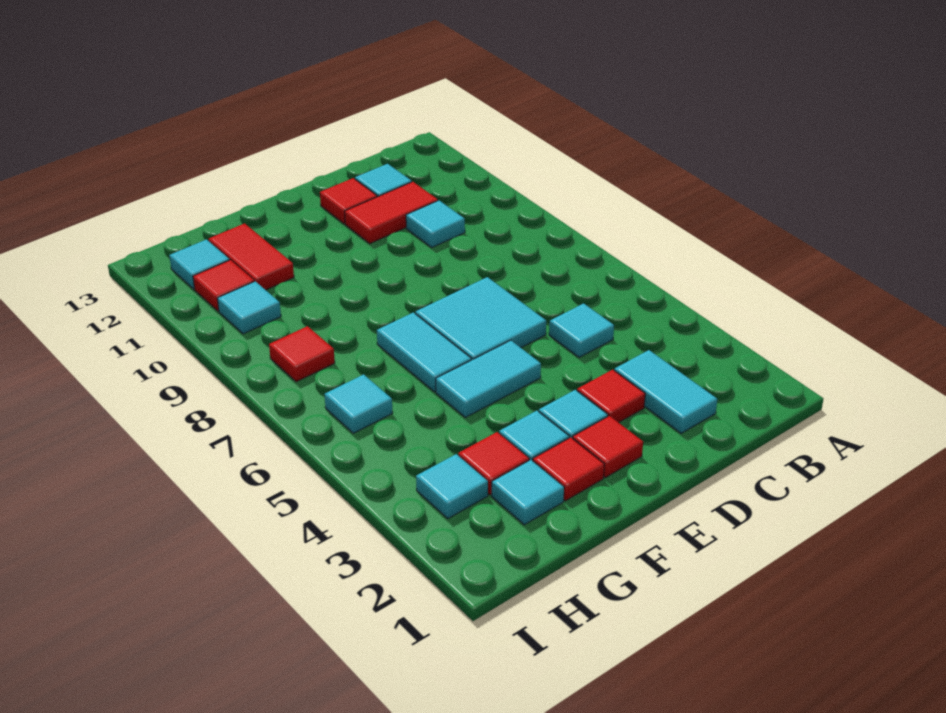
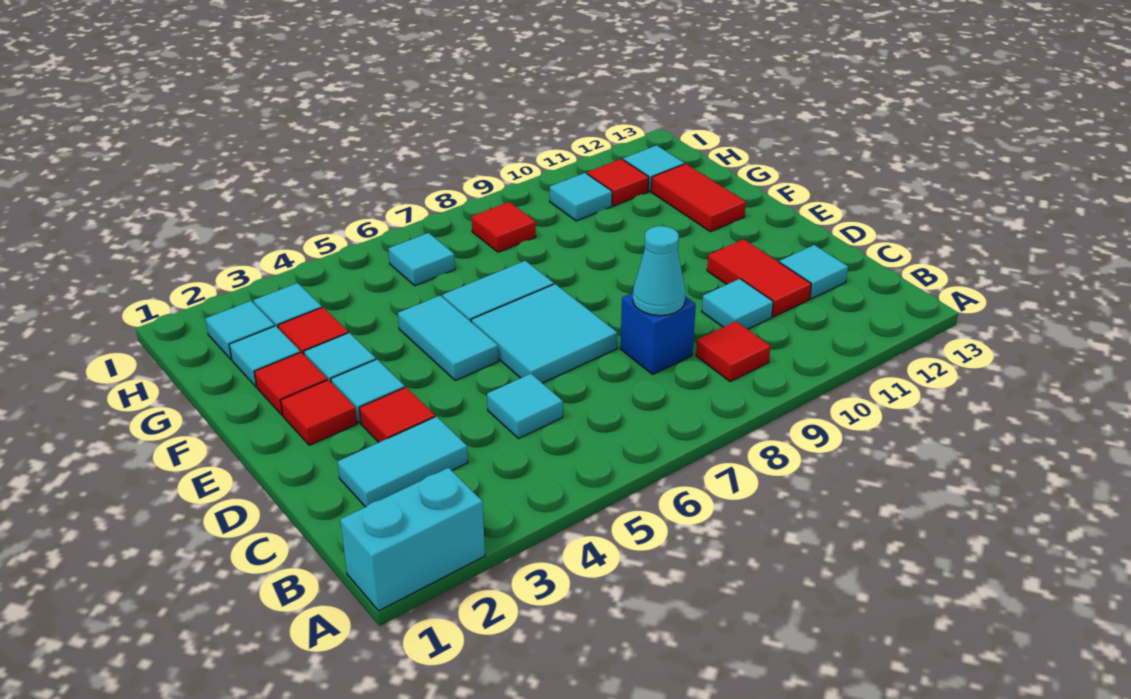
none -> cyan brick A1:A2 level 1
none -> blue brick C8 level 1
none -> cyan cone C8 level 2
red tile D12 level 1 -> red tile B9 level 1
red tile G11:G12 level 1 -> red tile F12:G12 level 1
none -> cyan tile H2 level 1

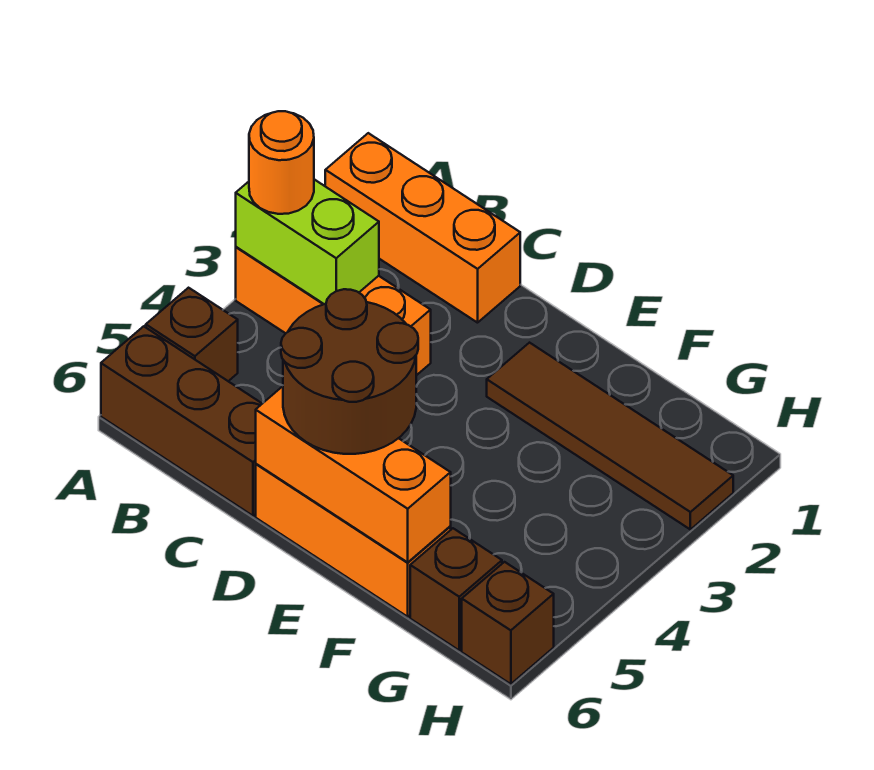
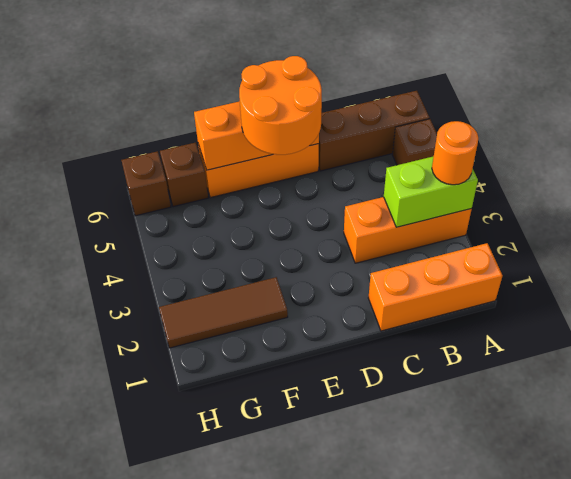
brown round brick D5:E6 level 3 -> orange round brick D5:E6 level 3
brown tile E2:H2 level 1 -> brown tile F2:H2 level 1

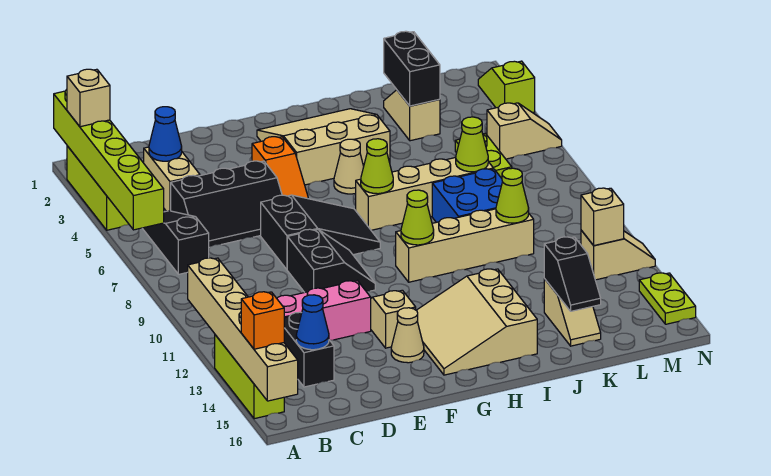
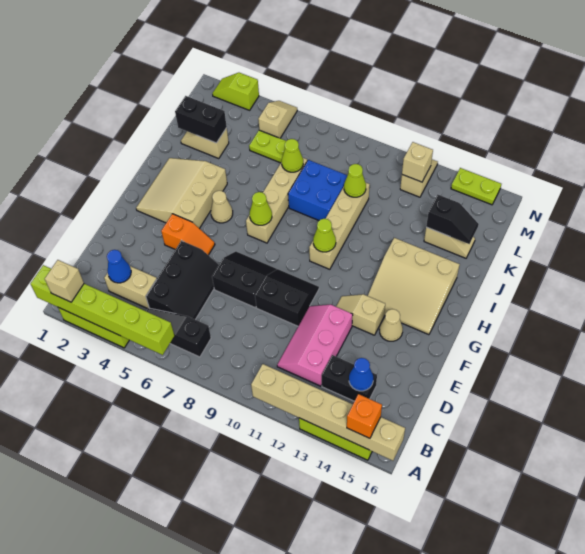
black slope E7:G8 level 1 top E -> black slope E7:F8 level 1 top E

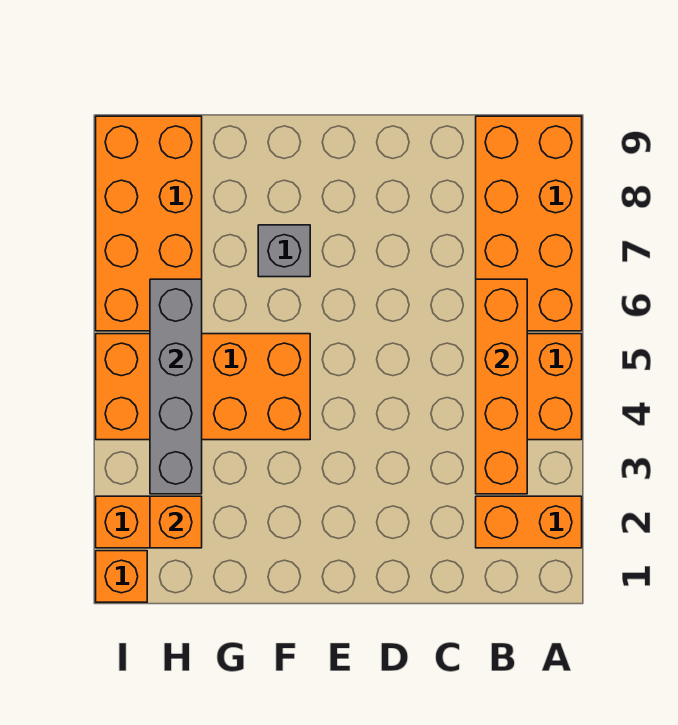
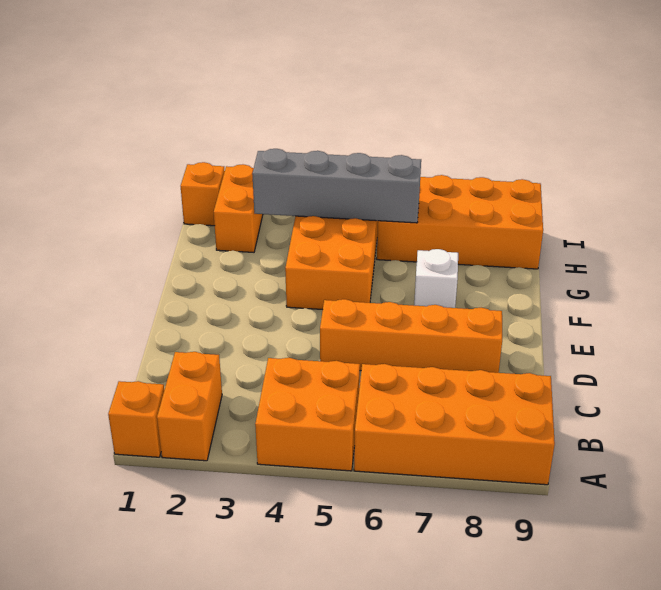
orange brick B3:B6 level 2 -> orange brick D5:D8 level 1
grey brick F7 level 1 -> white brick F7 level 1
orange brick H2 level 2 -> orange brick A1 level 1

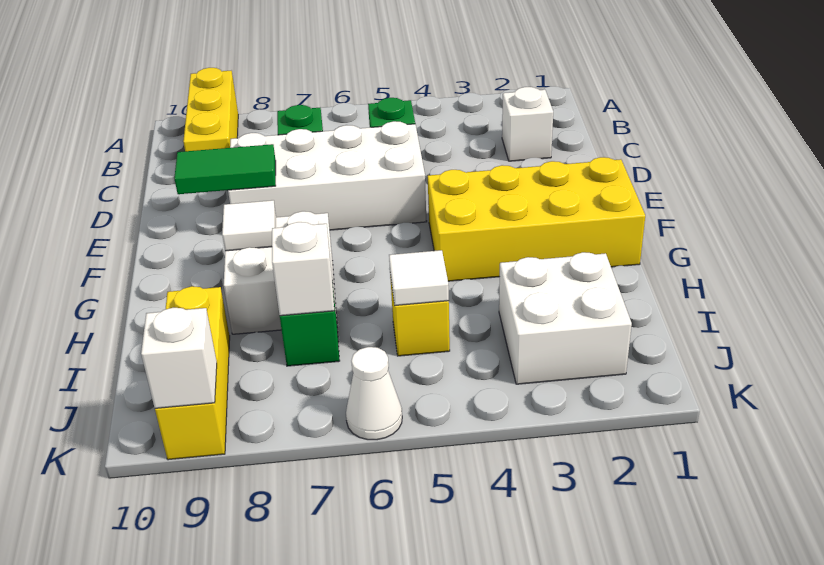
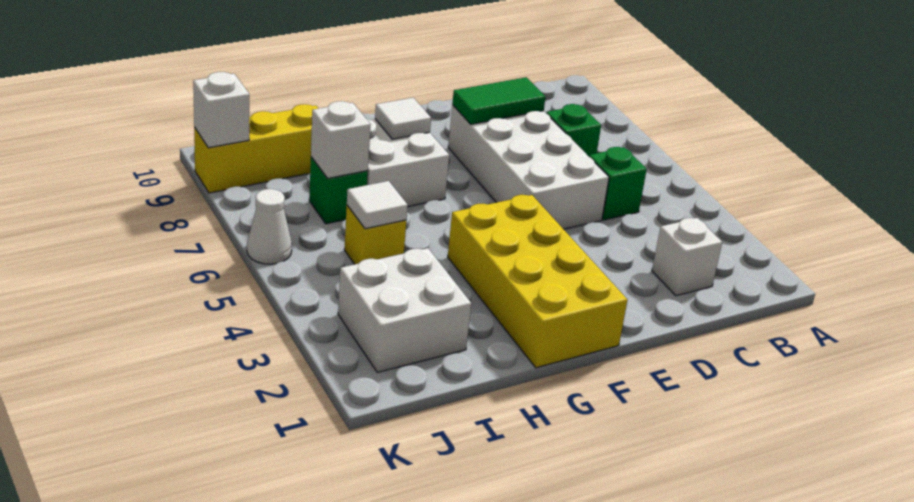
yellow brick A9:C9 level 1 -> none
green tile E8:E9 level 2 -> green tile D8:E8 level 2

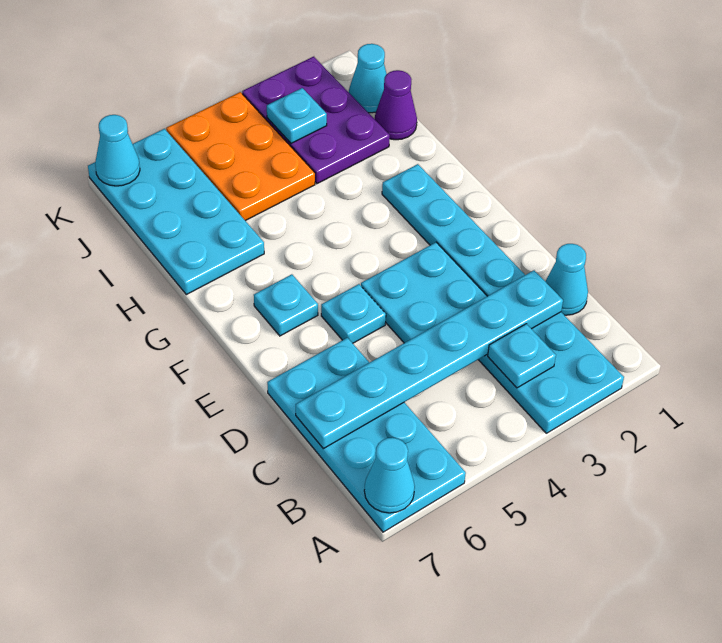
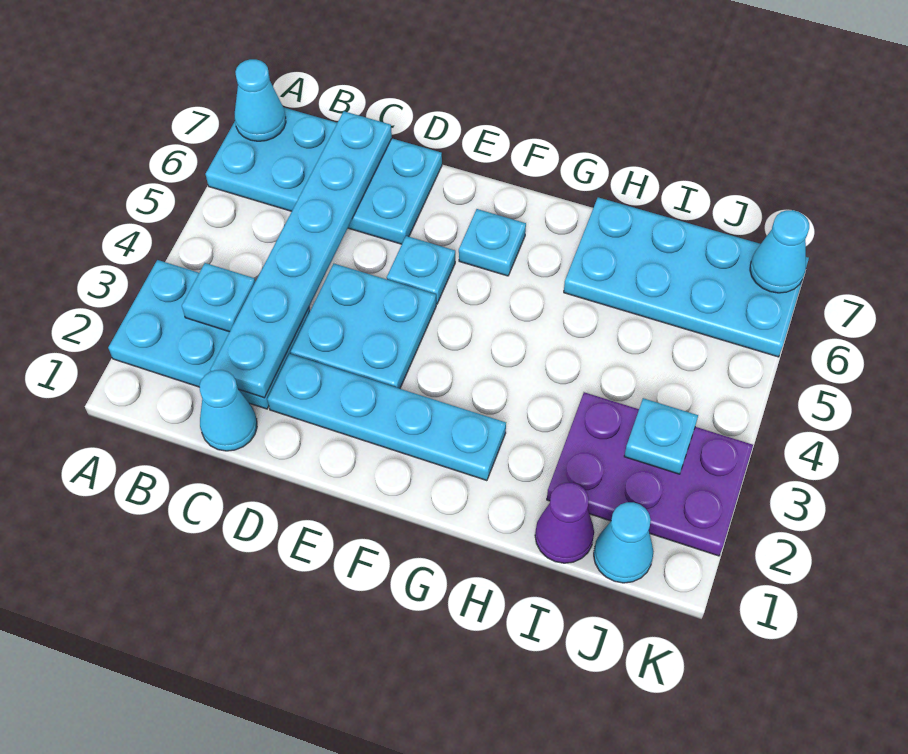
orange plate I4:K5 level 1 -> none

▬▬▬▬▬▬

_INSTRUCTIONS TO FOLLOW_: From the line containing "orange brick B3:B6" down to the last line of the entries above, set down every line exactly. Omit all pictures.

_RESPONSE TO THIS TASK_:
orange brick B3:B6 level 2 -> orange brick D5:D8 level 1
grey brick F7 level 1 -> white brick F7 level 1
orange brick H2 level 2 -> orange brick A1 level 1

yellow brick A9:C9 level 1 -> none
green tile E8:E9 level 2 -> green tile D8:E8 level 2

orange plate I4:K5 level 1 -> none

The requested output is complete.